- [EXERCISE MATERIALS]
Content starts
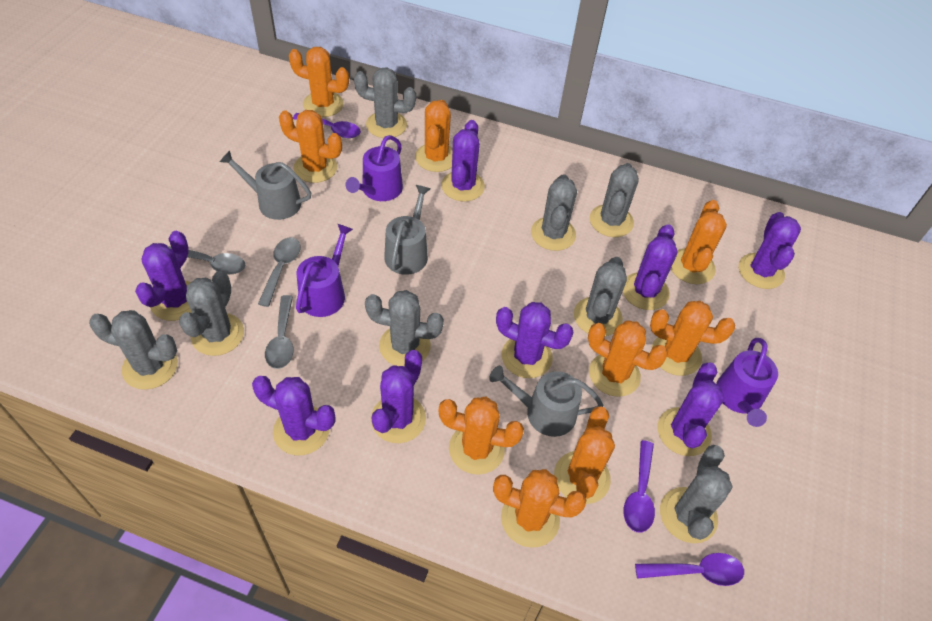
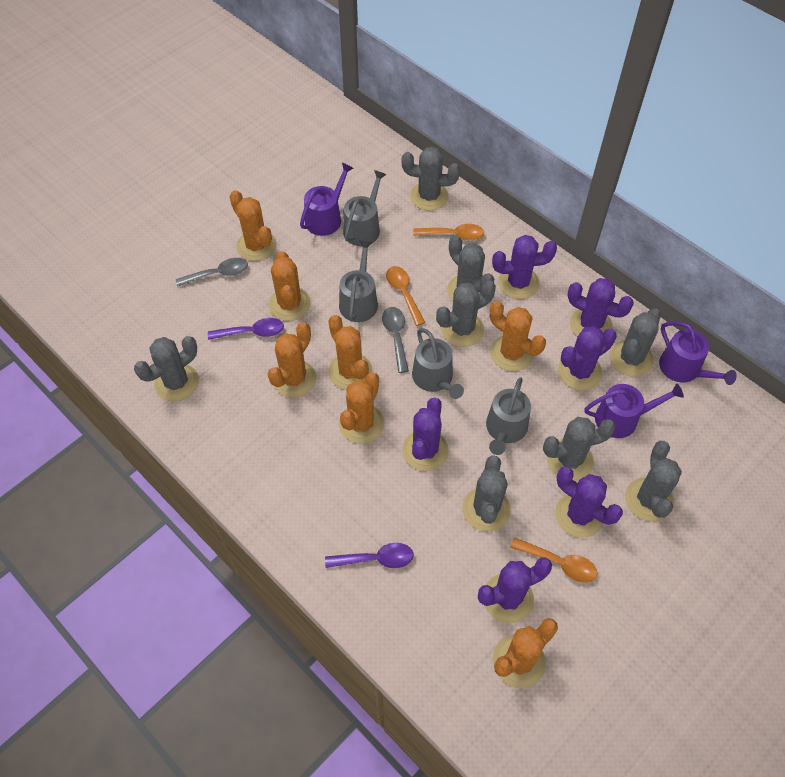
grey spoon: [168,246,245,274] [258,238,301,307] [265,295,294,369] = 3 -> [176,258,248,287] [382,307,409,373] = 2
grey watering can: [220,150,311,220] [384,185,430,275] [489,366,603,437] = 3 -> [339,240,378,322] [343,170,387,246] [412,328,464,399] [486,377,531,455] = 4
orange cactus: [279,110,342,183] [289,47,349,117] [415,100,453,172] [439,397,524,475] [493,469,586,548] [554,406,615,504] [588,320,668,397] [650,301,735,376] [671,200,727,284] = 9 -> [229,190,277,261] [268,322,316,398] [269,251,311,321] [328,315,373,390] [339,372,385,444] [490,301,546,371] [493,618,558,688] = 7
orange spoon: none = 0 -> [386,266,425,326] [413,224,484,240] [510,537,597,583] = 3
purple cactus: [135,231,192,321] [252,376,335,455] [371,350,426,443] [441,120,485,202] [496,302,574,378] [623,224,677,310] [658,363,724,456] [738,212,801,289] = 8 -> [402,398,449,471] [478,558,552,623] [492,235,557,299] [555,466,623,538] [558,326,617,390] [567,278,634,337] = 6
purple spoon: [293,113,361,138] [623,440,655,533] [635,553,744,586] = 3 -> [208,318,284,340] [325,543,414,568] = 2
Content ends
Content starts
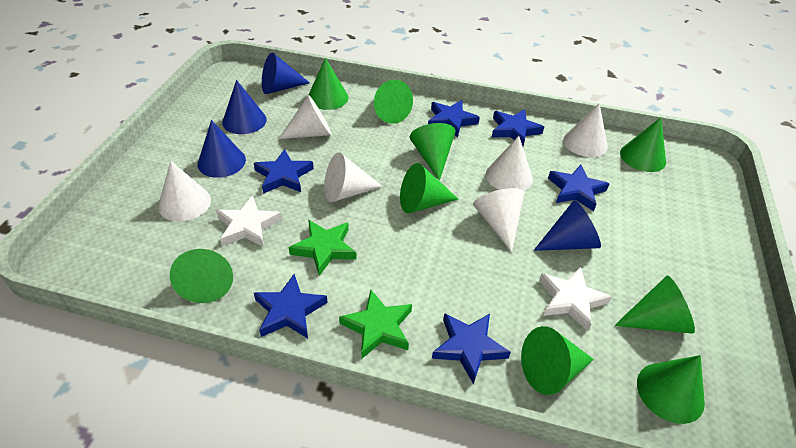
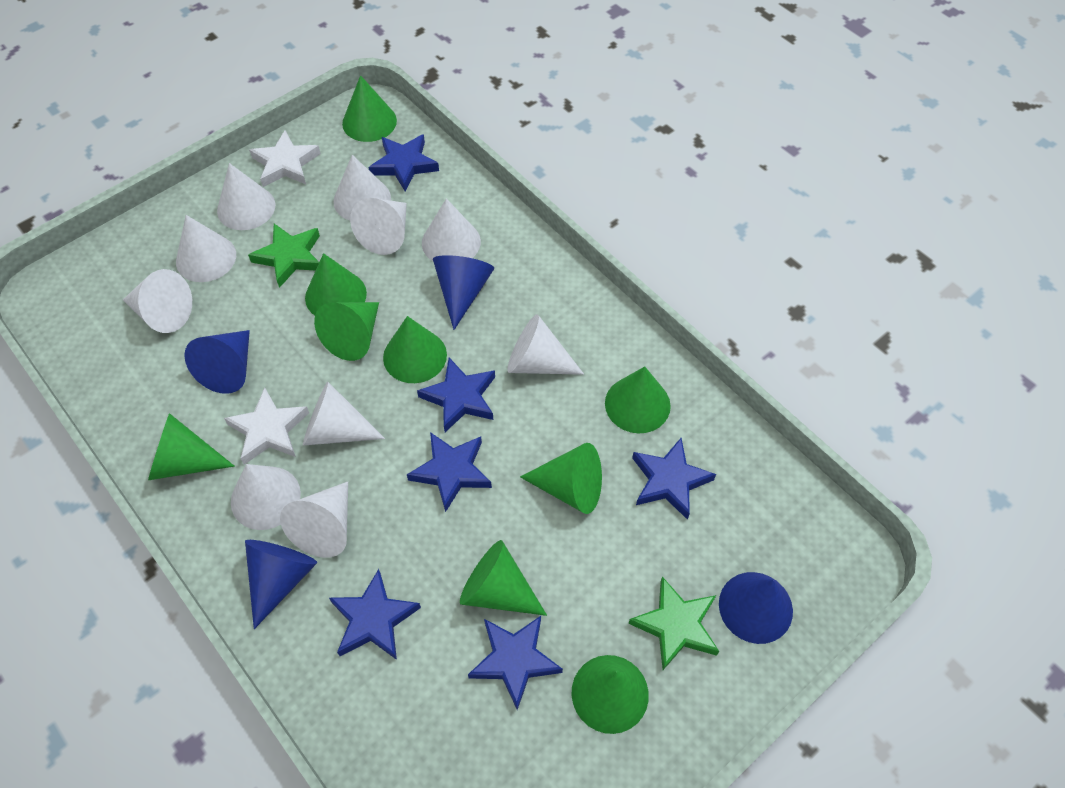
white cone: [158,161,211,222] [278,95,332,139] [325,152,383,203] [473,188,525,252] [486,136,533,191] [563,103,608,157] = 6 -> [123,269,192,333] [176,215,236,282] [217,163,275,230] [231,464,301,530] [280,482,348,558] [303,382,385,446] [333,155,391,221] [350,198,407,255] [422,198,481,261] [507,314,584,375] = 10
Content ends
Content starts
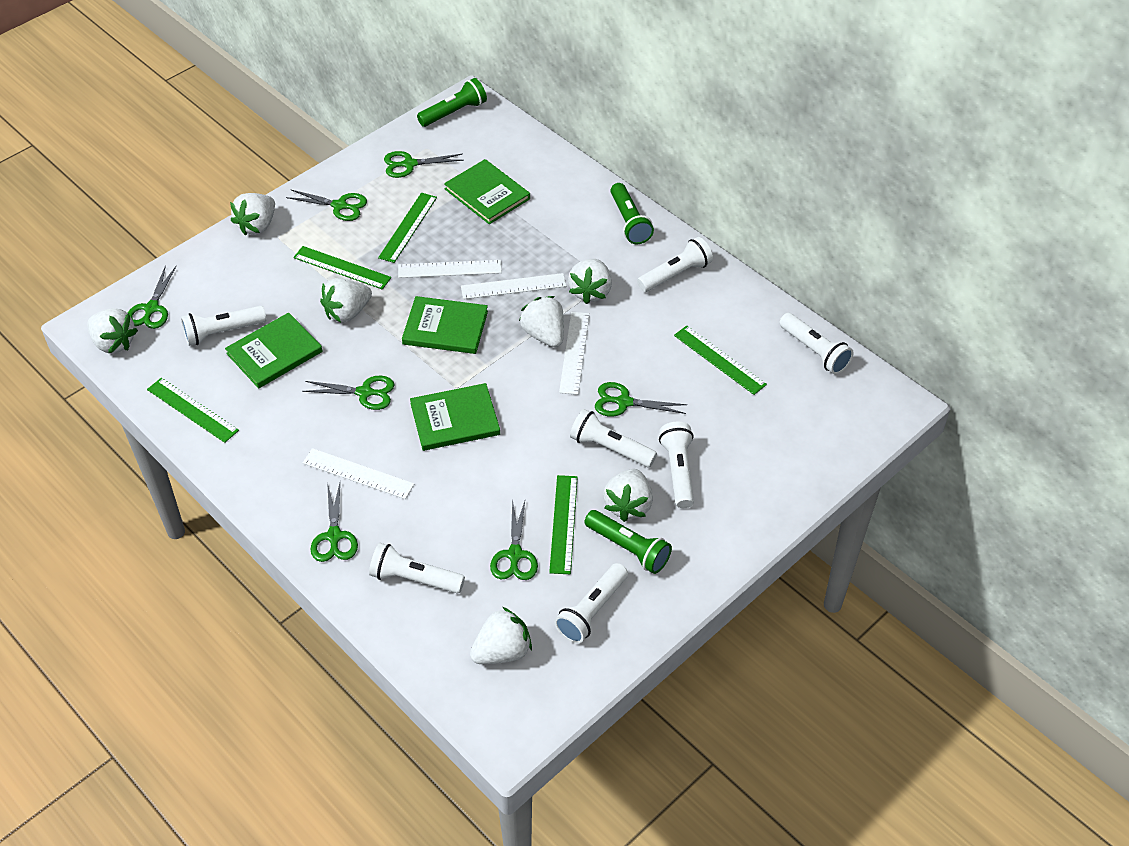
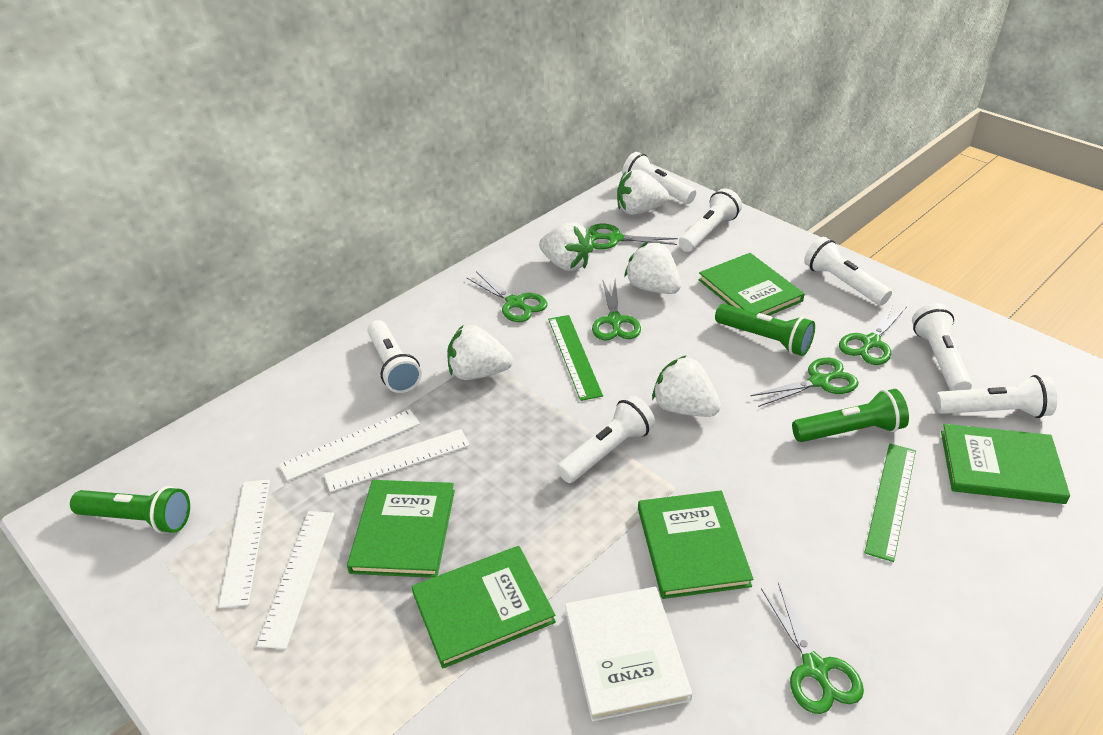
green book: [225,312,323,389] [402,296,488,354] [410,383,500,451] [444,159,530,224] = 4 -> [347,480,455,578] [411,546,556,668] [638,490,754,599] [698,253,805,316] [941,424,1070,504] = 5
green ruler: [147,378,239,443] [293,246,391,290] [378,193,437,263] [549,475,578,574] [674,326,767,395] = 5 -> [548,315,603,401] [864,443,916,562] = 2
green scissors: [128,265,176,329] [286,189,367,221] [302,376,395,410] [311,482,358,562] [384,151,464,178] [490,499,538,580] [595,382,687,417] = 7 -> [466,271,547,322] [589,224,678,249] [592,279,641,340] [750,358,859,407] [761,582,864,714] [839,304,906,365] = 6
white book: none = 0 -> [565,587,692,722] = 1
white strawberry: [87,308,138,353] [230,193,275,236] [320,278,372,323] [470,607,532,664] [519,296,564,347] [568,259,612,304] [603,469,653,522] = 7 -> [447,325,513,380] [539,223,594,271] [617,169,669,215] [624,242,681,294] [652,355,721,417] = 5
Content ends
- [DESCRIPTION OF THE TASK] Reproduce, exactly as they stand in the data above, the lines from the one that holds "grey spoon: [168,246,245,274]" to the one that holds "purple spoon: [293,113,361,138]", inclusive.

- [TASK OUTPUT]
grey spoon: [168,246,245,274] [258,238,301,307] [265,295,294,369] = 3 -> [176,258,248,287] [382,307,409,373] = 2
grey watering can: [220,150,311,220] [384,185,430,275] [489,366,603,437] = 3 -> [339,240,378,322] [343,170,387,246] [412,328,464,399] [486,377,531,455] = 4
orange cactus: [279,110,342,183] [289,47,349,117] [415,100,453,172] [439,397,524,475] [493,469,586,548] [554,406,615,504] [588,320,668,397] [650,301,735,376] [671,200,727,284] = 9 -> [229,190,277,261] [268,322,316,398] [269,251,311,321] [328,315,373,390] [339,372,385,444] [490,301,546,371] [493,618,558,688] = 7
orange spoon: none = 0 -> [386,266,425,326] [413,224,484,240] [510,537,597,583] = 3
purple cactus: [135,231,192,321] [252,376,335,455] [371,350,426,443] [441,120,485,202] [496,302,574,378] [623,224,677,310] [658,363,724,456] [738,212,801,289] = 8 -> [402,398,449,471] [478,558,552,623] [492,235,557,299] [555,466,623,538] [558,326,617,390] [567,278,634,337] = 6
purple spoon: [293,113,361,138] [623,440,655,533] [635,553,744,586] = 3 -> [208,318,284,340] [325,543,414,568] = 2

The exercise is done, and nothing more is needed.